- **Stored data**
+ + +

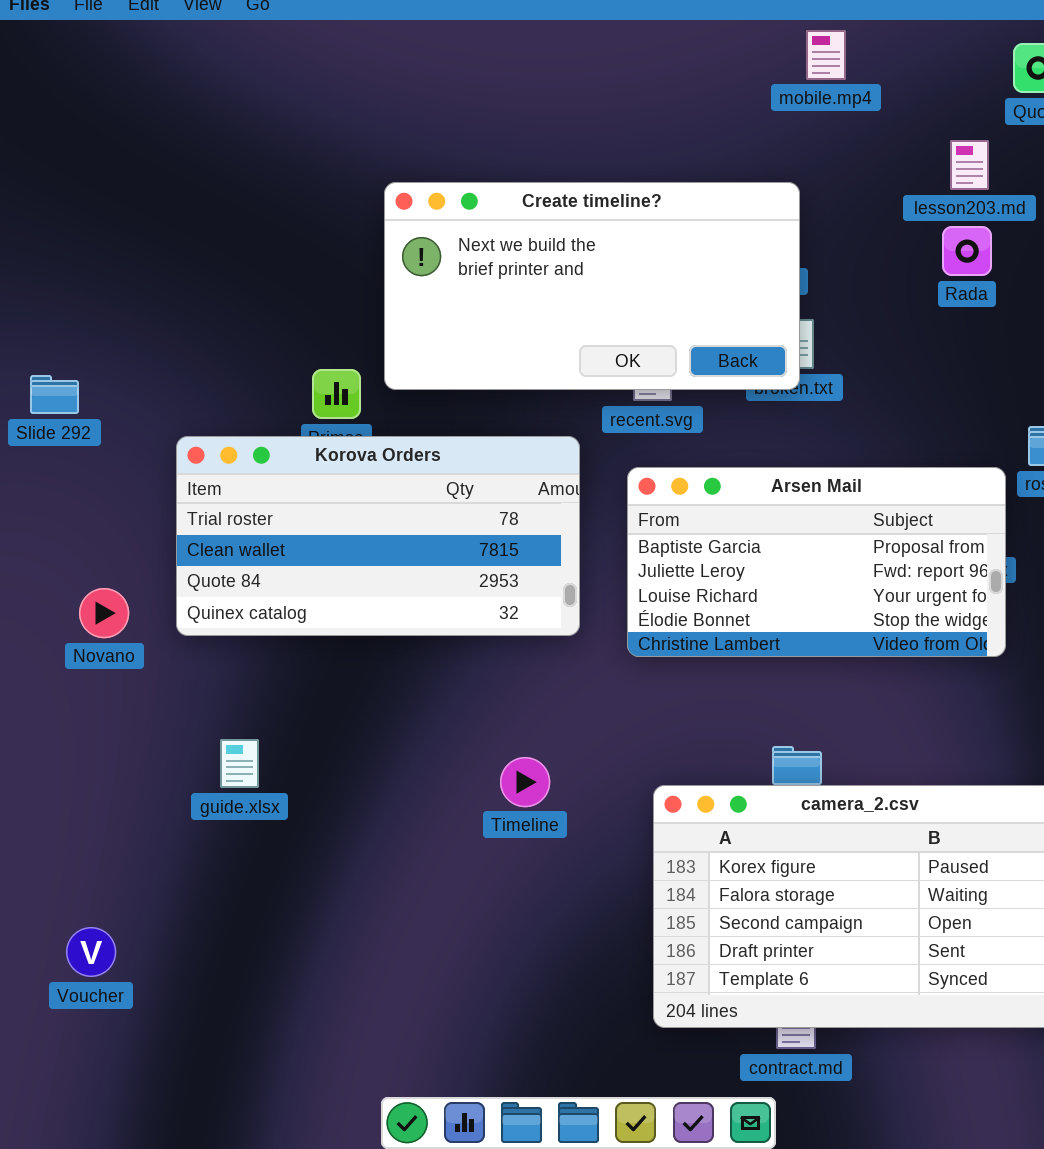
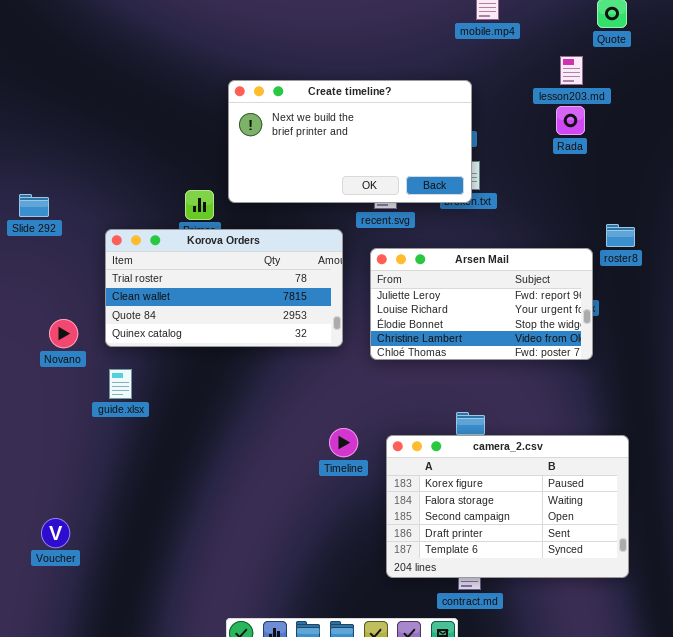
Arsen Mail: [627,467,1006,657] -> [370,248,593,360], scrolled down 1 row
guide.xlsx: [220,739,259,788] -> [109,369,132,399], moved
Timeline: [500,757,550,807] -> [329,428,358,457], moved

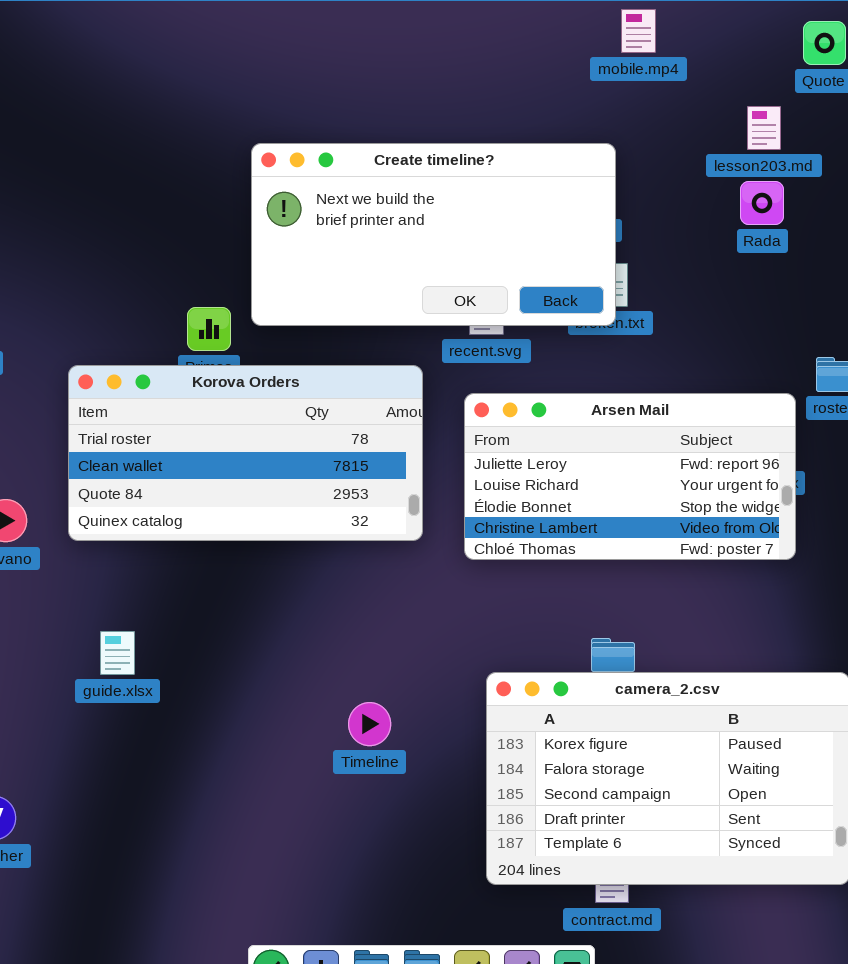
guide.xlsx: [109,369,132,399] -> [100,631,135,675], moved
Timeline: [329,428,358,457] -> [348,702,391,746], moved

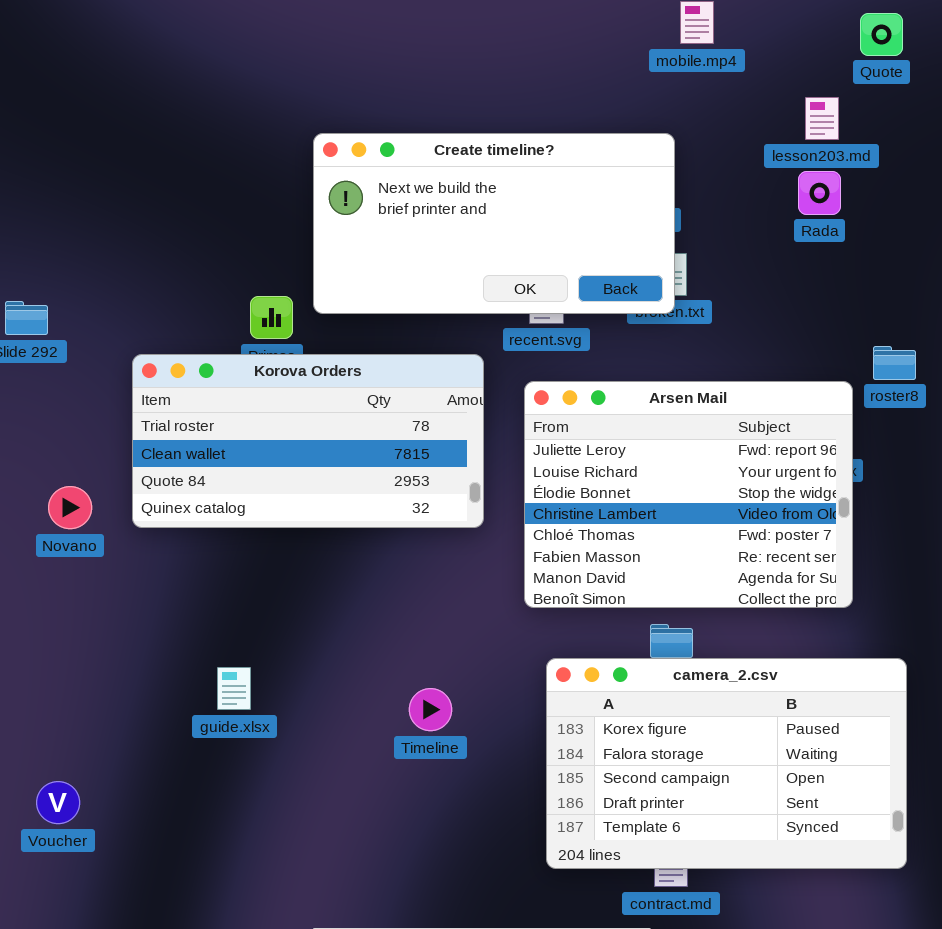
Arsen Mail: [464,393,796,560] -> [524,381,853,608], resized
guide.xlsx: [100,631,135,675] -> [217,667,251,710], moved

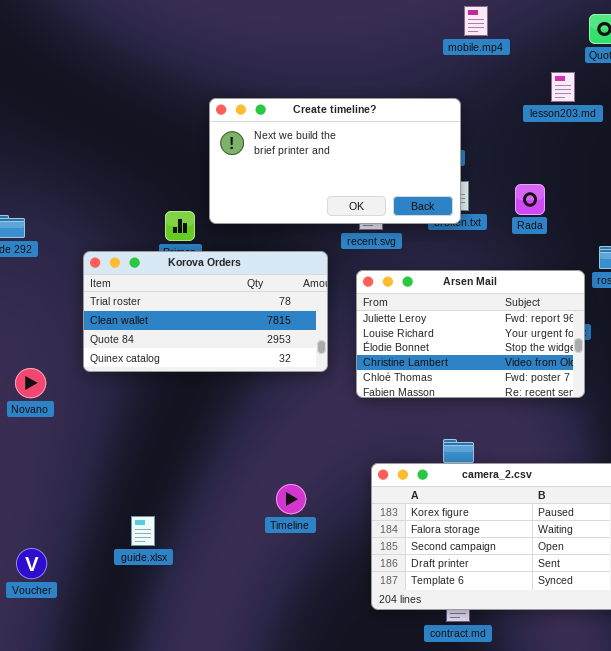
Rada: [798,171,841,215] -> [515,184,545,215], moved
Arsen Mail: [524,381,853,608] -> [356,270,585,398], resized
Novano: [48,486,92,529] -> [15,368,46,398], moved
guide.xlsx: [217,667,251,710] -> [131,516,155,546], moved

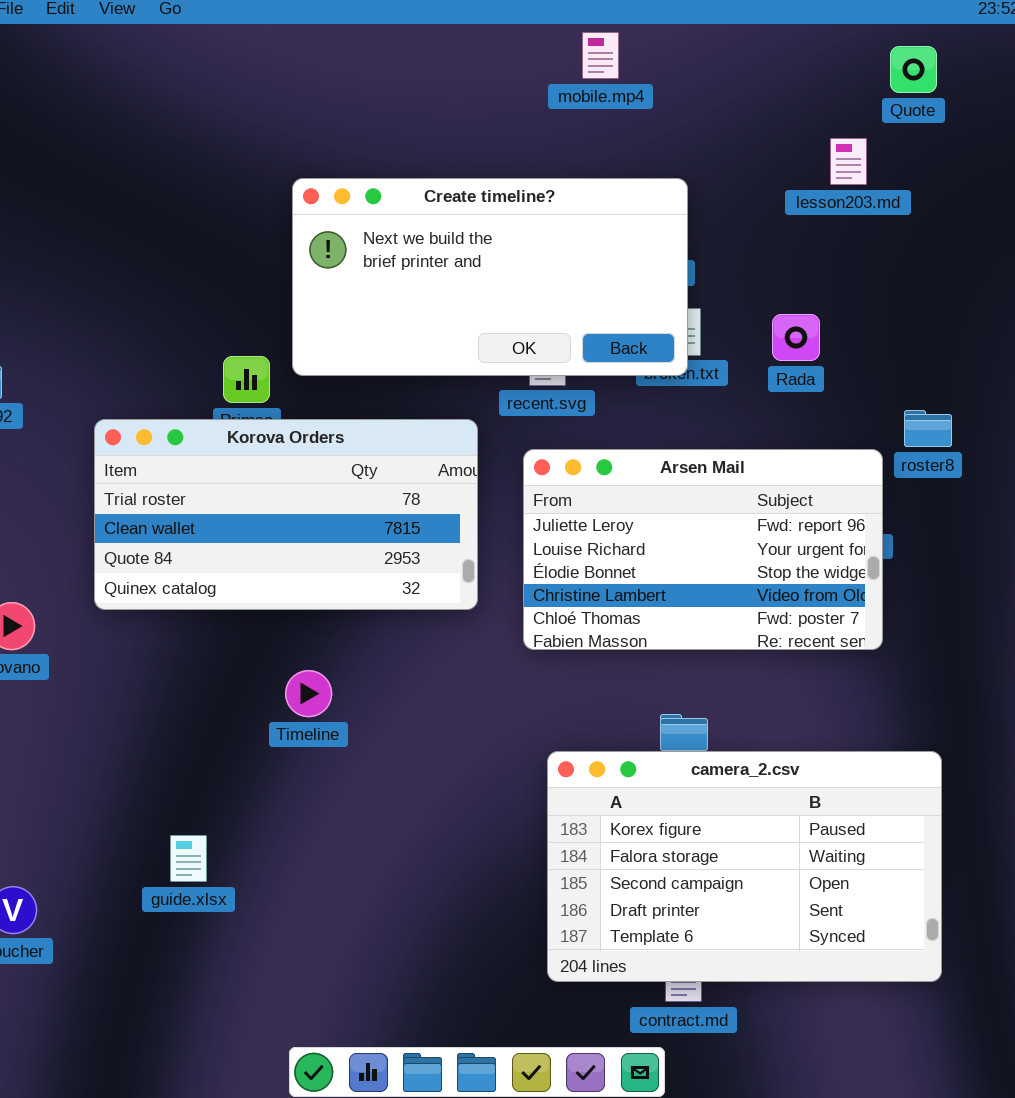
mobile.mp4: [464,6,488,36] -> [582,32,619,79], moved
Timeline: [276,484,306,514] -> [285,670,332,717], moved

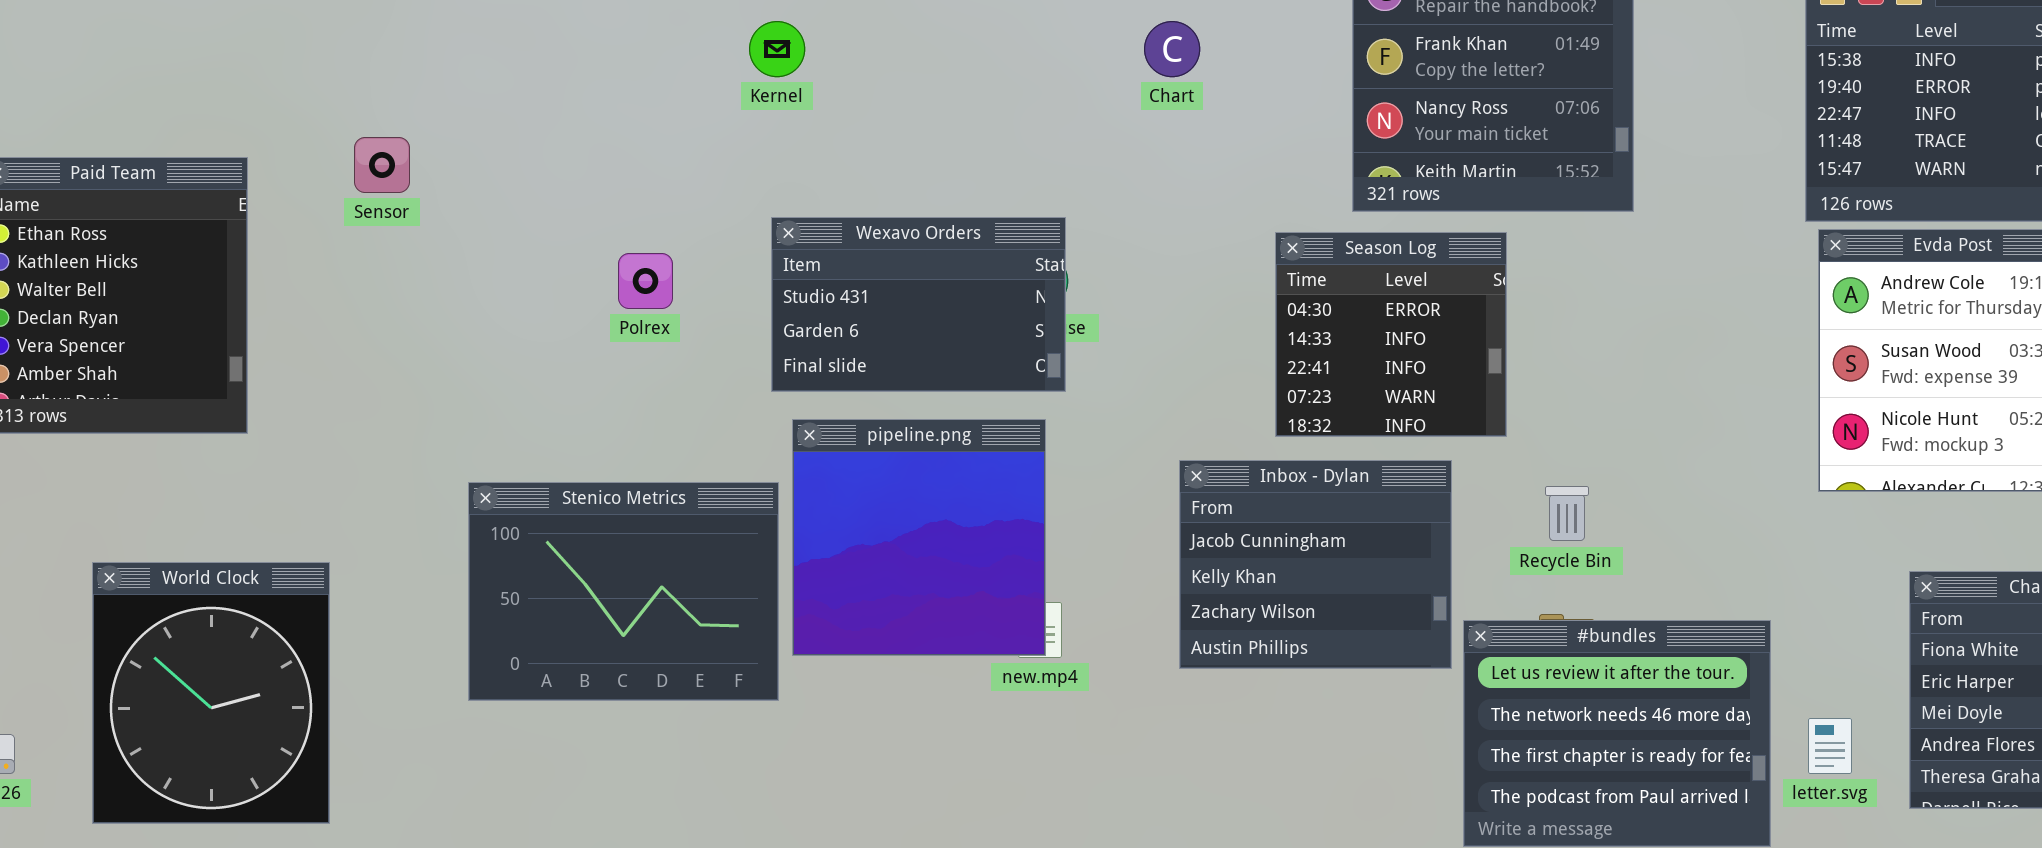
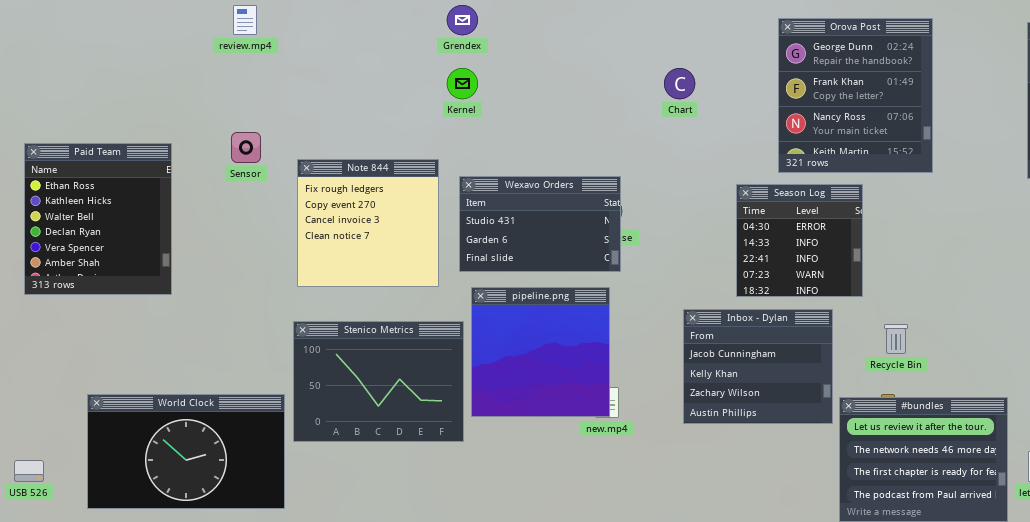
Note 844: none -> [297,159,439,287], opened
World Clock: [92,562,330,824] -> [87,394,285,509], resized

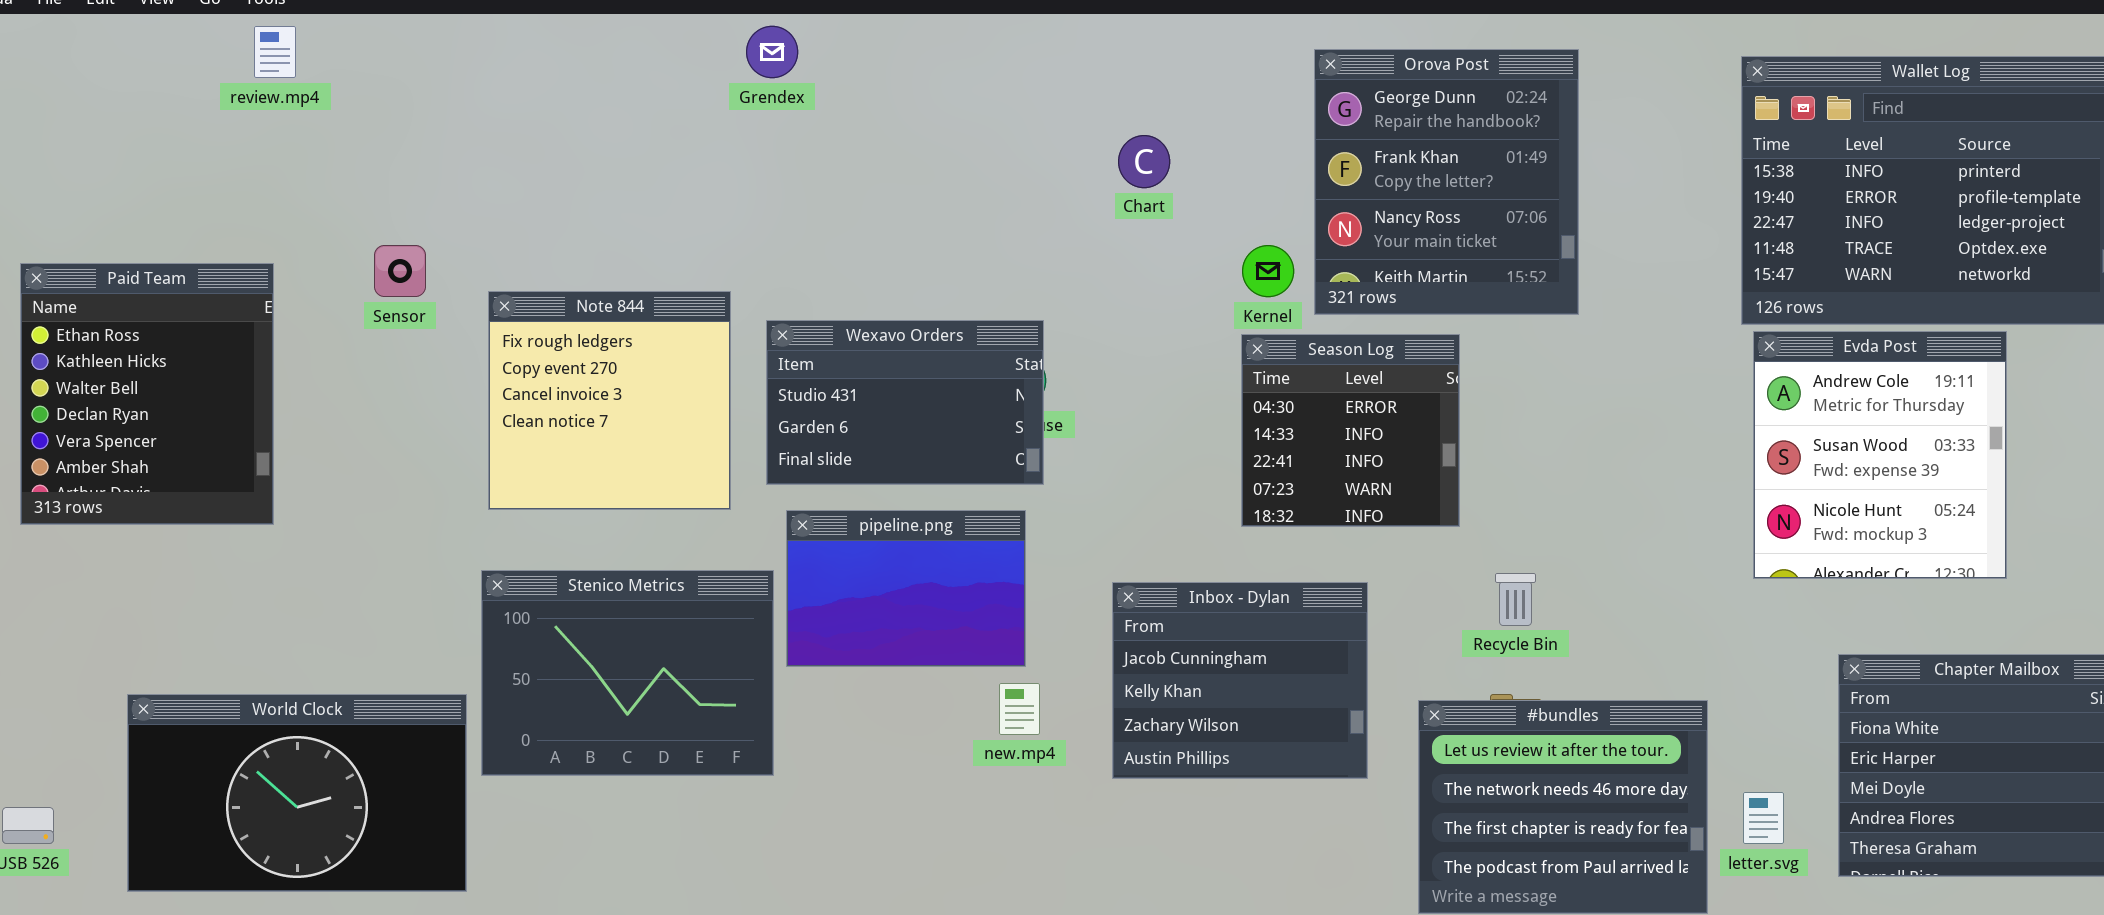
review.mp4: [233,5,257,35] -> [254,26,296,78], moved
Kernel: [447,68,478,99] -> [1242,245,1294,297], moved
pipeline.png: [471,287,610,417] -> [786,510,1026,667], resized
Inbox - Dylan: [683,309,833,424] -> [1112,582,1368,779], moved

+ + +

- **Your goal**
The copy you output must match the entries above exactly, except that it has no pictures.

- **Written solution**
Arsen Mail: [627,467,1006,657] -> [370,248,593,360], scrolled down 1 row
guide.xlsx: [220,739,259,788] -> [109,369,132,399], moved
Timeline: [500,757,550,807] -> [329,428,358,457], moved

guide.xlsx: [109,369,132,399] -> [100,631,135,675], moved
Timeline: [329,428,358,457] -> [348,702,391,746], moved

Arsen Mail: [464,393,796,560] -> [524,381,853,608], resized
guide.xlsx: [100,631,135,675] -> [217,667,251,710], moved

Rada: [798,171,841,215] -> [515,184,545,215], moved
Arsen Mail: [524,381,853,608] -> [356,270,585,398], resized
Novano: [48,486,92,529] -> [15,368,46,398], moved
guide.xlsx: [217,667,251,710] -> [131,516,155,546], moved

mobile.mp4: [464,6,488,36] -> [582,32,619,79], moved
Timeline: [276,484,306,514] -> [285,670,332,717], moved

Note 844: none -> [297,159,439,287], opened
World Clock: [92,562,330,824] -> [87,394,285,509], resized

review.mp4: [233,5,257,35] -> [254,26,296,78], moved
Kernel: [447,68,478,99] -> [1242,245,1294,297], moved
pipeline.png: [471,287,610,417] -> [786,510,1026,667], resized
Inbox - Dylan: [683,309,833,424] -> [1112,582,1368,779], moved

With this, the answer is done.